(RECORD EXTRACTS):
= Beginning of Section =

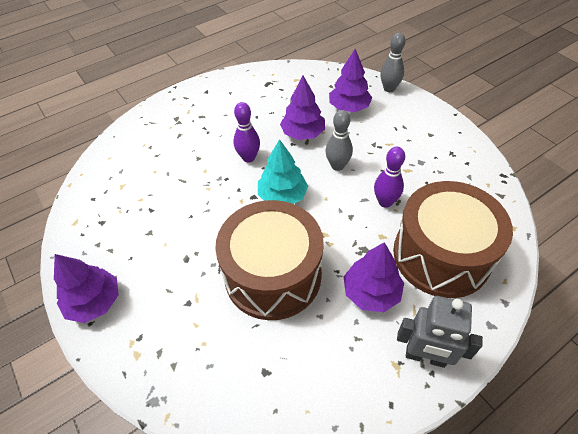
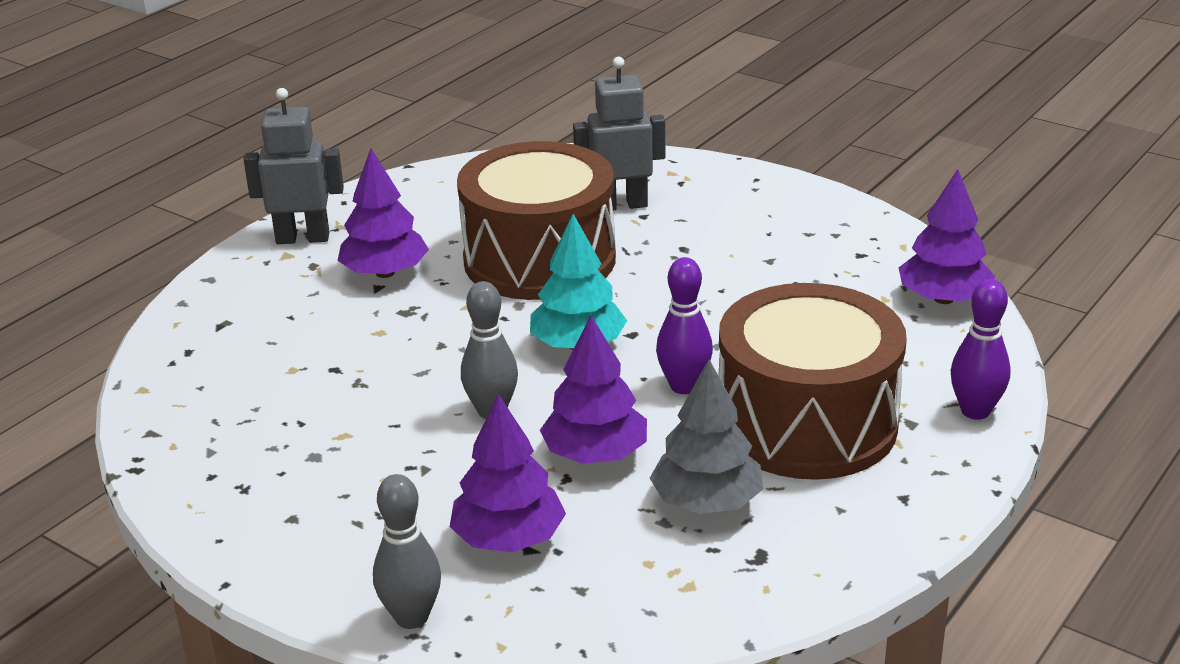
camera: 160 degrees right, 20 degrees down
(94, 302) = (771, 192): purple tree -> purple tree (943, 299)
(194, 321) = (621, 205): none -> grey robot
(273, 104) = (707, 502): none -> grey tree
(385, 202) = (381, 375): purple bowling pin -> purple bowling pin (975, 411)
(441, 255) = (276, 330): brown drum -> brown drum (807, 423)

= End of Section =
= Beginning of Section =

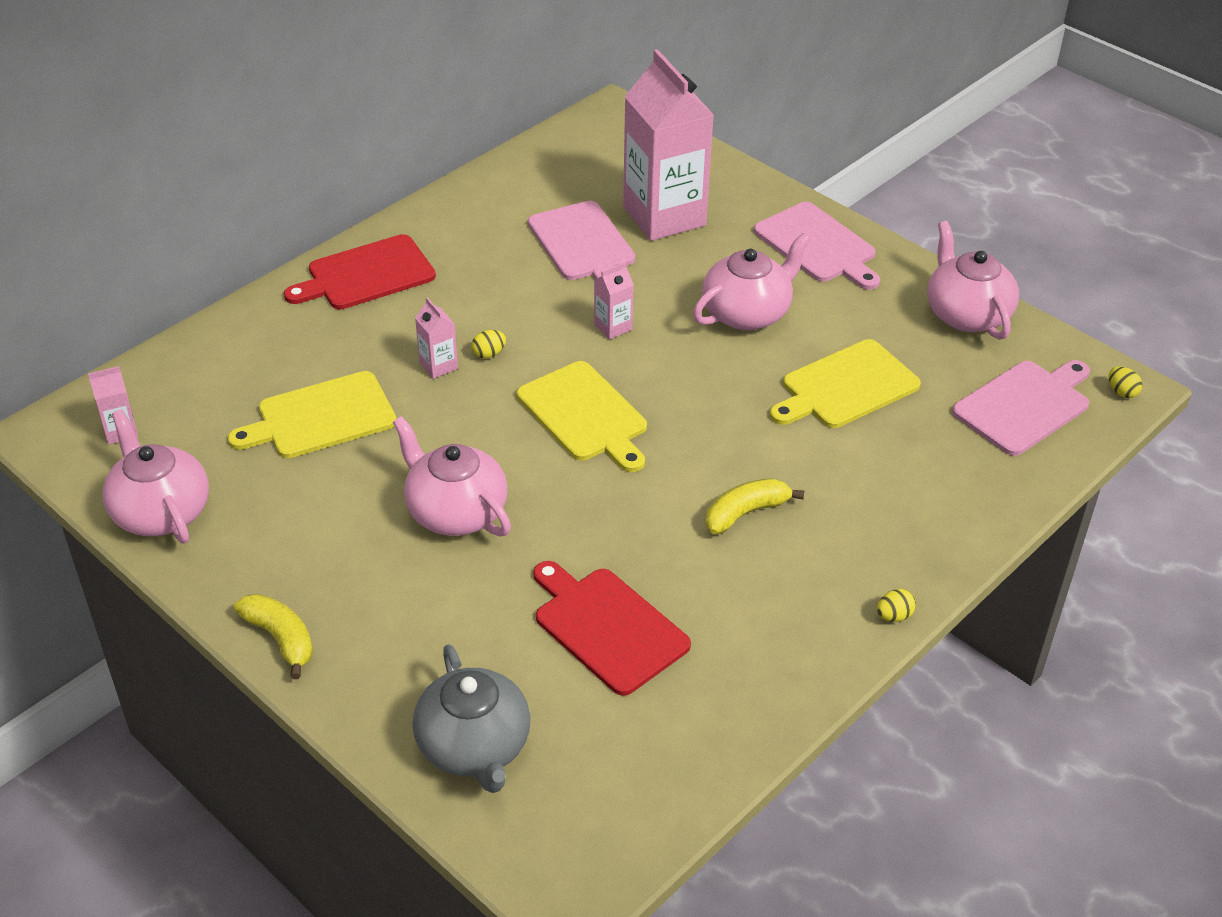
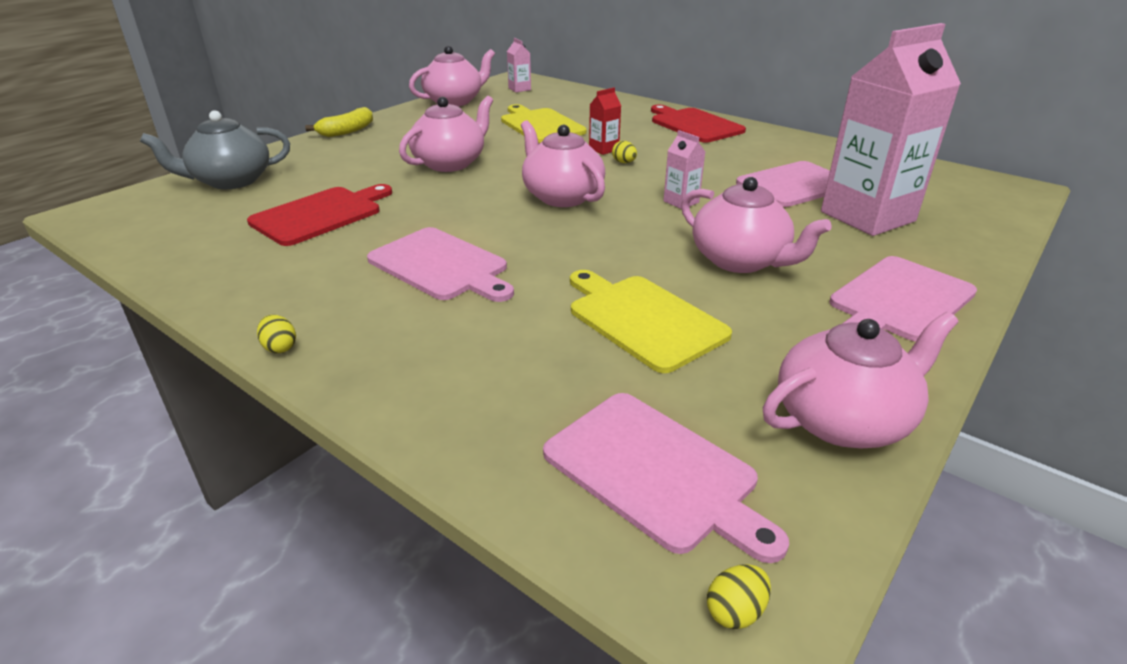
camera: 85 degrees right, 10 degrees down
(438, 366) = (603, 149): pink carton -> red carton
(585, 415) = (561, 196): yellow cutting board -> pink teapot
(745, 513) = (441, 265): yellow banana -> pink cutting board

= End of Section =

(YOUR INSTRUCTIONS):
Check each line of the material for the word "right". Copy the ones that have it.

(RESULT BELOW):
camera: 160 degrees right, 20 degrees down
camera: 85 degrees right, 10 degrees down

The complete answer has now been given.